Collected data entries:
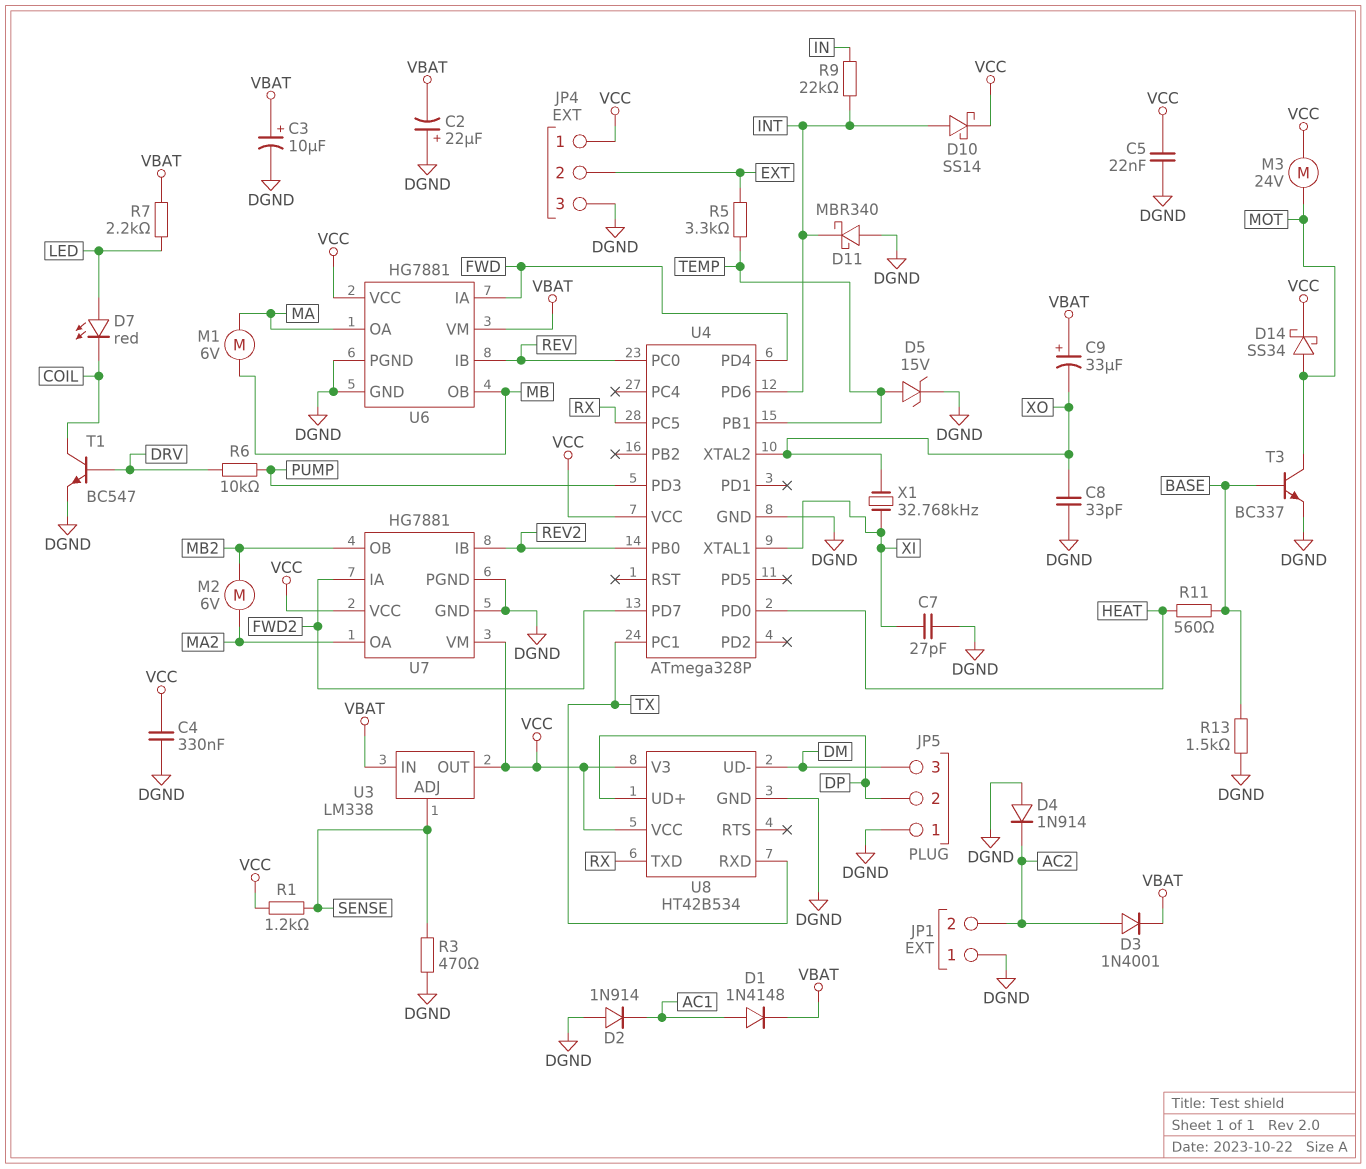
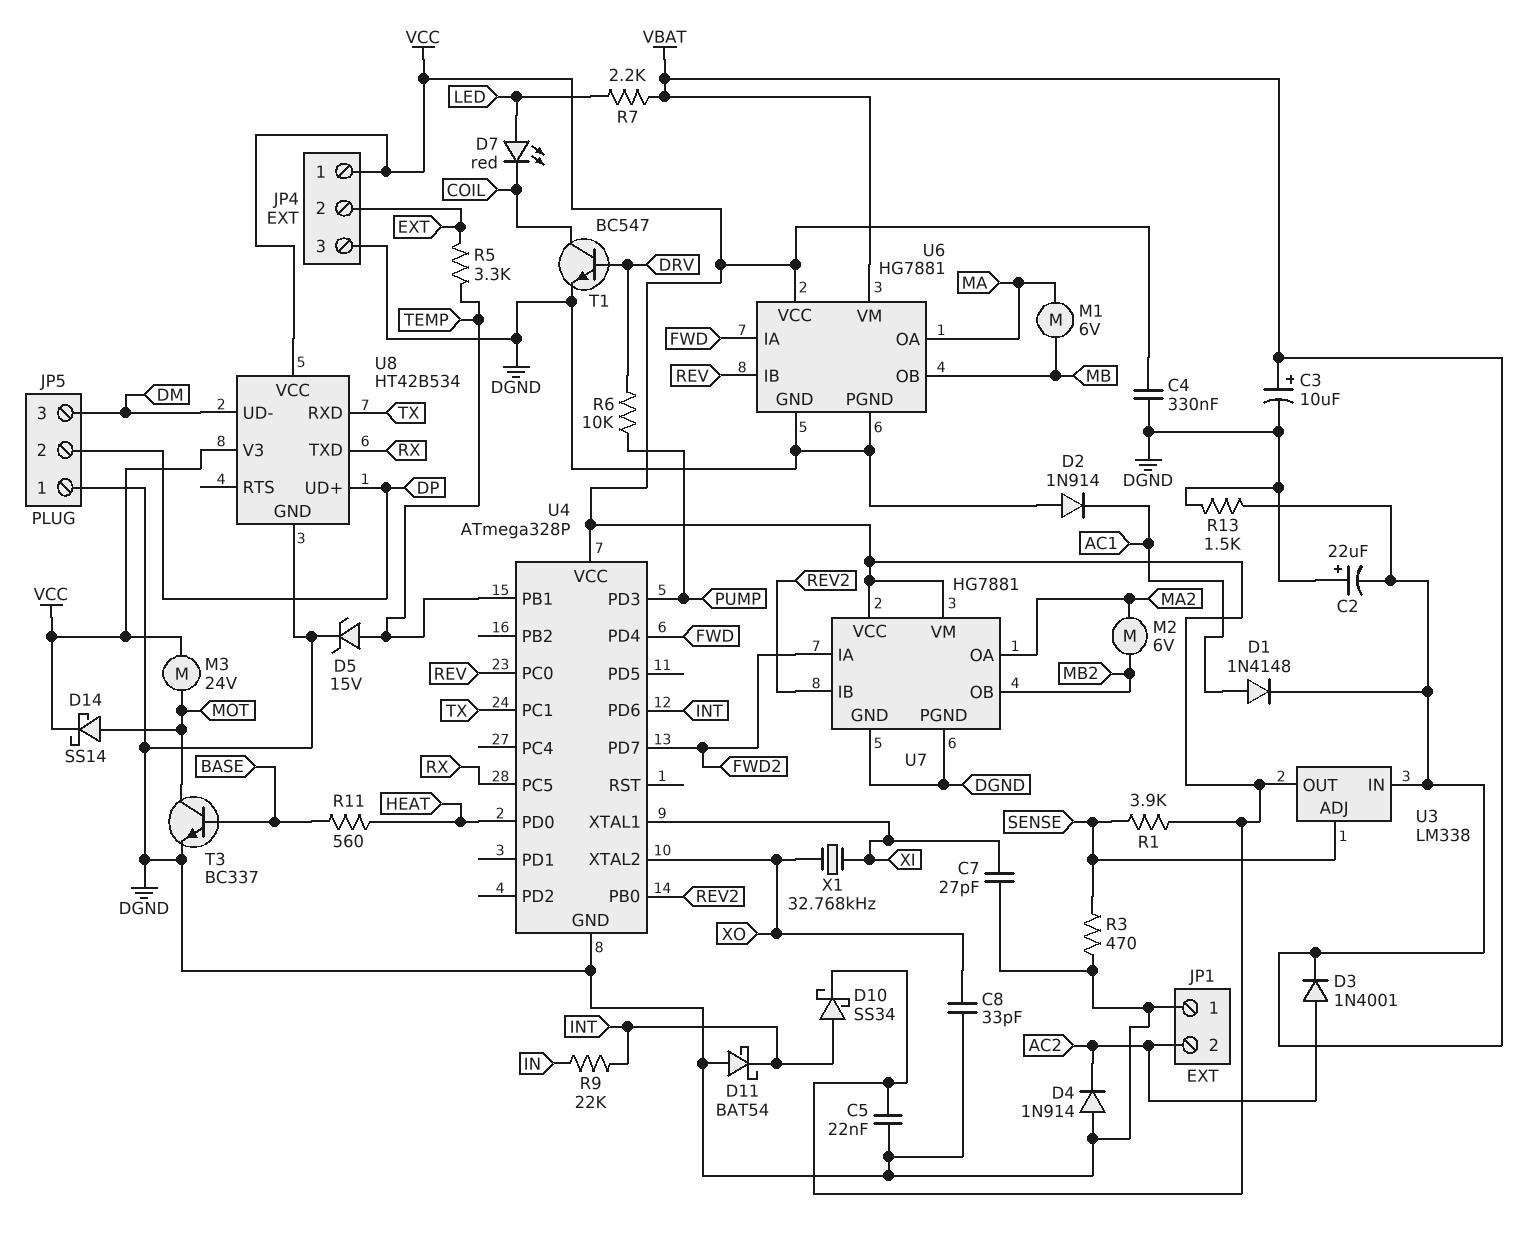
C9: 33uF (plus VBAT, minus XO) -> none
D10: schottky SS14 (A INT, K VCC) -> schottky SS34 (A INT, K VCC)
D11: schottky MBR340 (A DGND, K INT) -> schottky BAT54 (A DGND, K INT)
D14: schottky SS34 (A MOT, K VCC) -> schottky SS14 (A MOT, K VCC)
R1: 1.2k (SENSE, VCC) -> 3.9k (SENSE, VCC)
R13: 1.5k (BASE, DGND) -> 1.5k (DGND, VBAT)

Problem to solve: All records above are to be printed exactly, minus the pictures they contain.

Exercise output:
C9: 33uF (plus VBAT, minus XO) -> none
D10: schottky SS14 (A INT, K VCC) -> schottky SS34 (A INT, K VCC)
D11: schottky MBR340 (A DGND, K INT) -> schottky BAT54 (A DGND, K INT)
D14: schottky SS34 (A MOT, K VCC) -> schottky SS14 (A MOT, K VCC)
R1: 1.2k (SENSE, VCC) -> 3.9k (SENSE, VCC)
R13: 1.5k (BASE, DGND) -> 1.5k (DGND, VBAT)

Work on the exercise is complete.